DATA EXTRACTS section start

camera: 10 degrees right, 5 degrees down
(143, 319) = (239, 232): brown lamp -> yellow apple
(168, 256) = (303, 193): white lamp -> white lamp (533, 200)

DATA EXTRACTS section end
DATA EXTRACTS section start

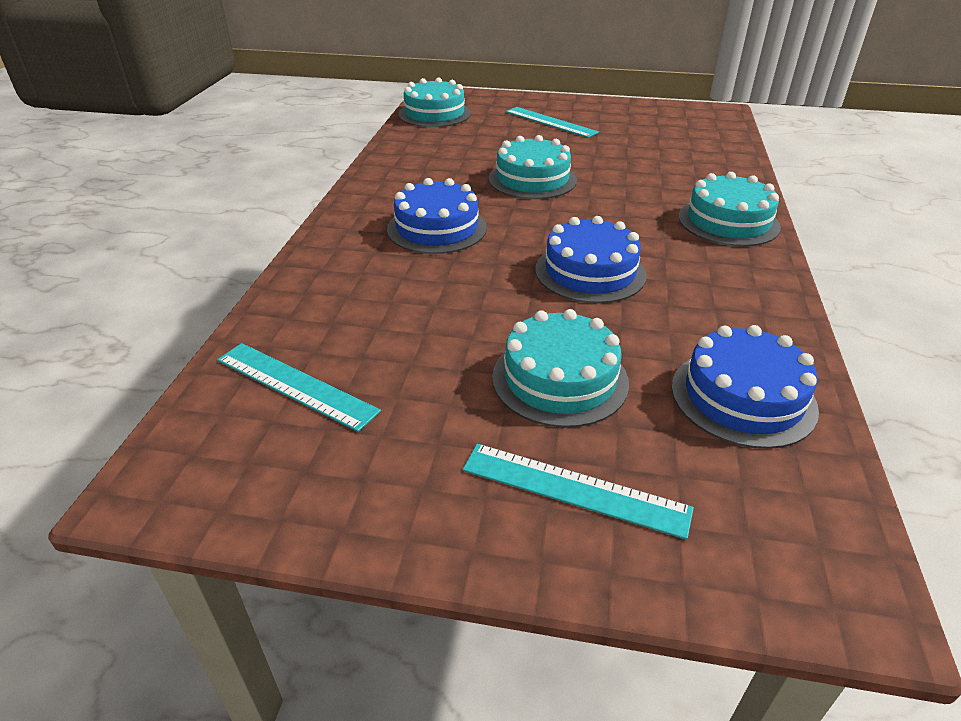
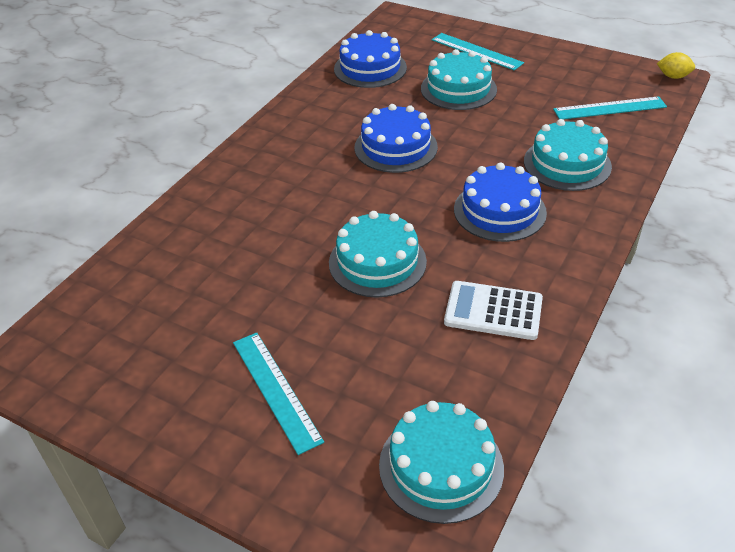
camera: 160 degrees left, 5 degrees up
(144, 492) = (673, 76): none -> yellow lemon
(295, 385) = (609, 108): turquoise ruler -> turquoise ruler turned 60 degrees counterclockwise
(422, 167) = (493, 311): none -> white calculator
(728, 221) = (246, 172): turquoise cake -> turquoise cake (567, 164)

DATA EXTRACTS section end

■ **WHAT TO DO**
Beginning with the line containing "camera: 10 degrees right, 5 degrees down" in the material above, copy every line exactly until you have copied the line containing "(168, 256) = (303, 193): white".

■ **EXERCISE RESULT**
camera: 10 degrees right, 5 degrees down
(143, 319) = (239, 232): brown lamp -> yellow apple
(168, 256) = (303, 193): white lamp -> white lamp (533, 200)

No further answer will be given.